[[ Dataset excerpts open ]]

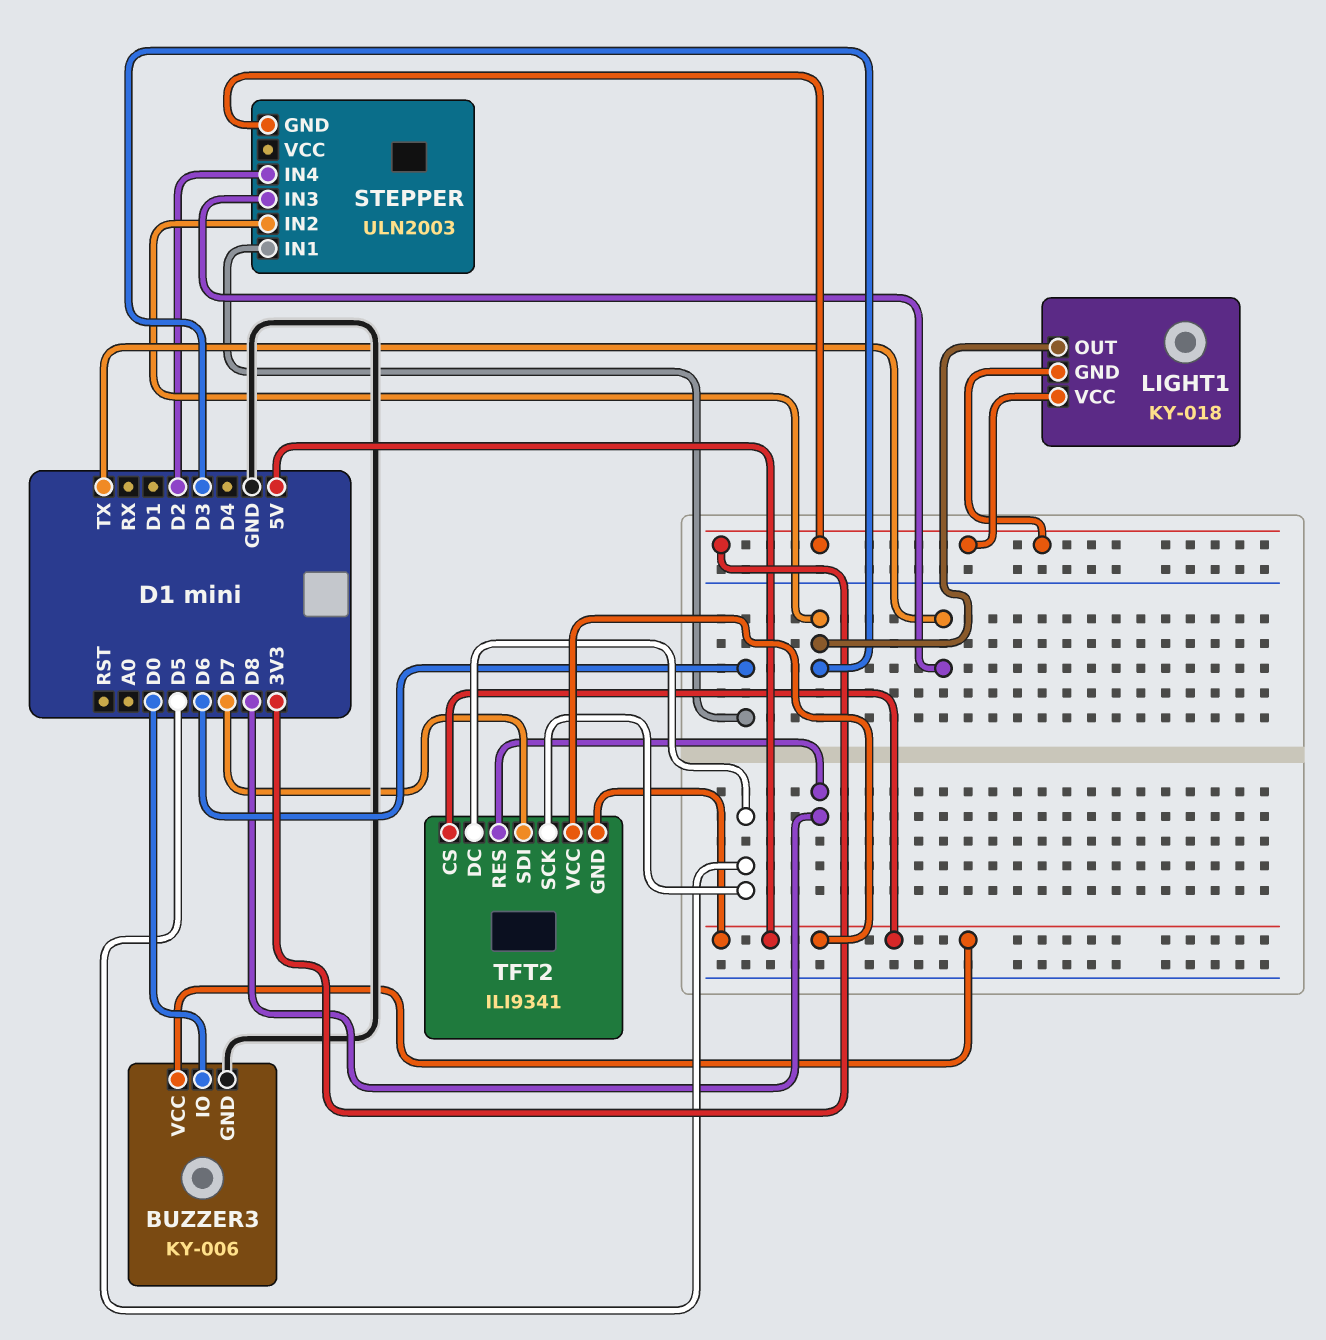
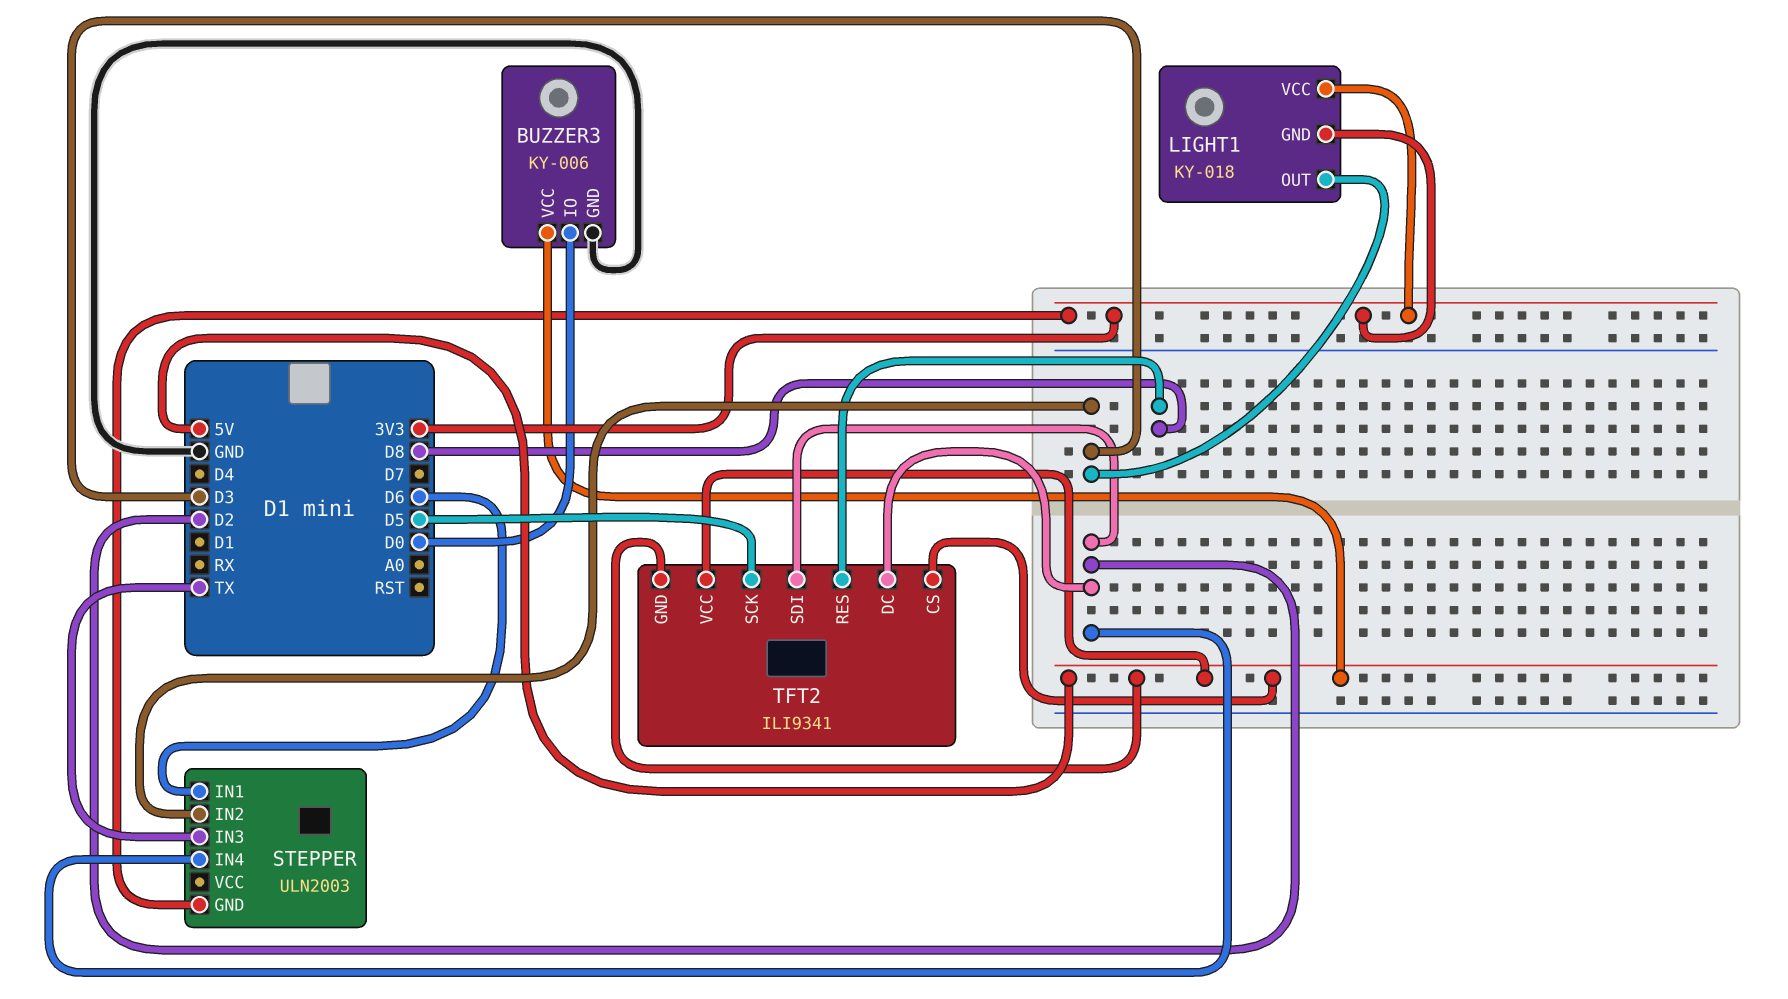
TFT2 pin DC: D5 -> D2
TFT2 pin SDI: D7 -> D2

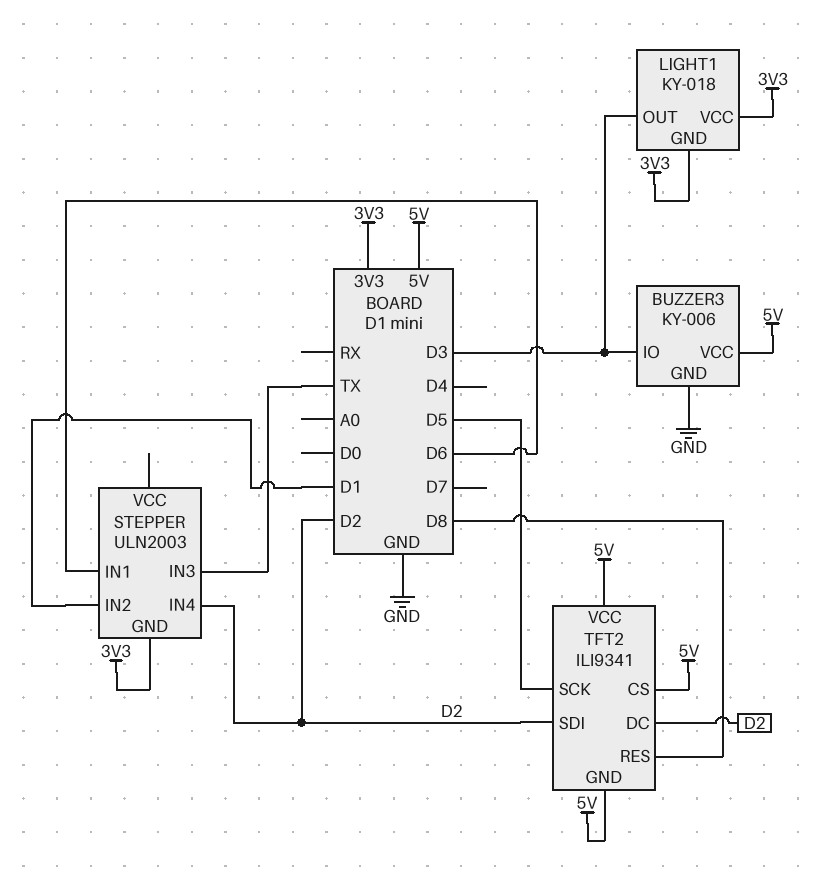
BUZZER3 pin IO: D0 -> D3
STEPPER pin IN2: D3 -> D1

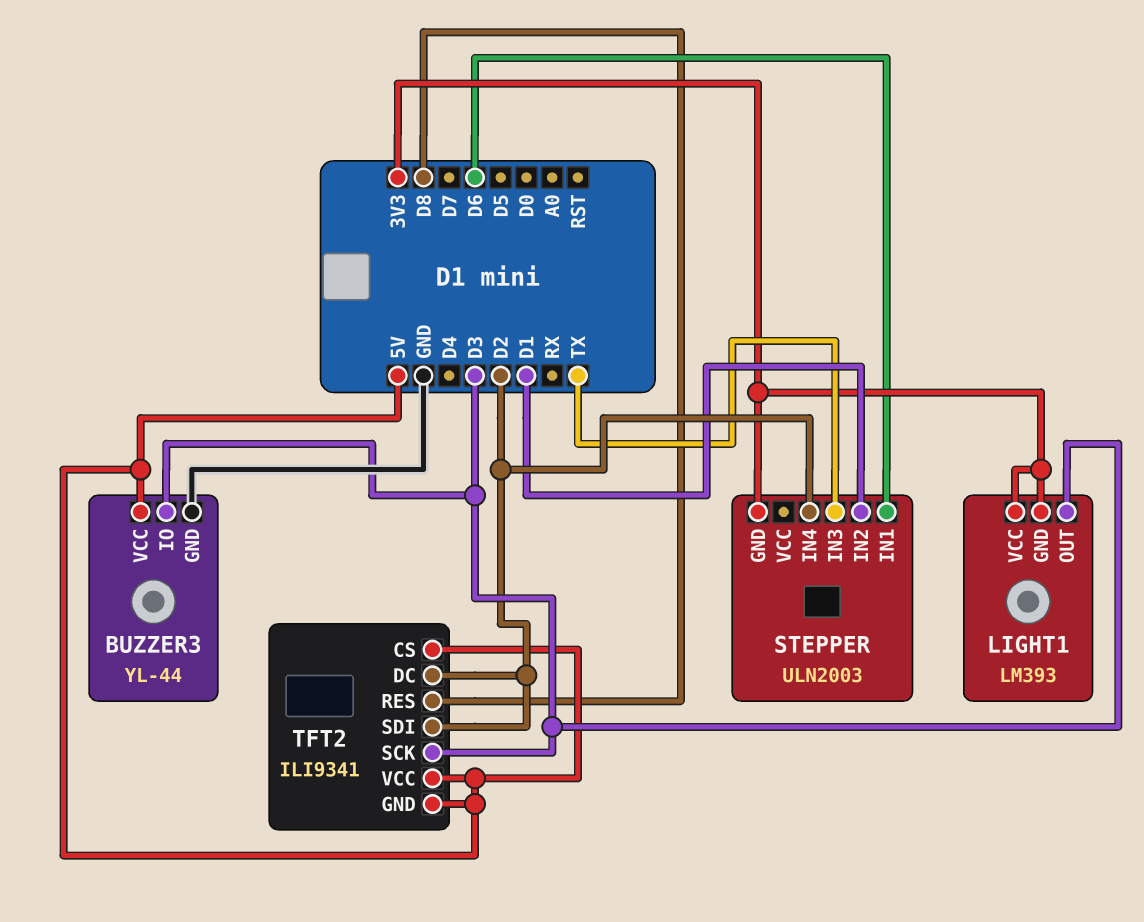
BUZZER3: KY-006 -> YL-44
LIGHT1: KY-018 -> LM393
TFT2 pin SCK: D5 -> D3

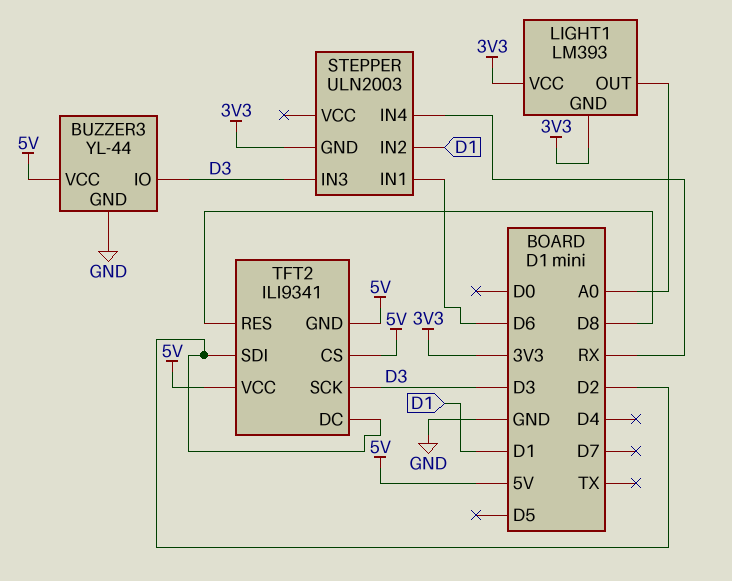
LIGHT1 pin OUT: D3 -> A0
STEPPER pin IN3: TX -> D3
STEPPER pin IN4: D2 -> RX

[[ Dataset excerpts closed ]]

> Work instructions:
All lines from the one containing "TFT2 pin SDI: D7 -> D2" to the last line of the records above, and no others, should be returned unchanged, without pictures.

> Task output:
TFT2 pin SDI: D7 -> D2

BUZZER3 pin IO: D0 -> D3
STEPPER pin IN2: D3 -> D1

BUZZER3: KY-006 -> YL-44
LIGHT1: KY-018 -> LM393
TFT2 pin SCK: D5 -> D3

LIGHT1 pin OUT: D3 -> A0
STEPPER pin IN3: TX -> D3
STEPPER pin IN4: D2 -> RX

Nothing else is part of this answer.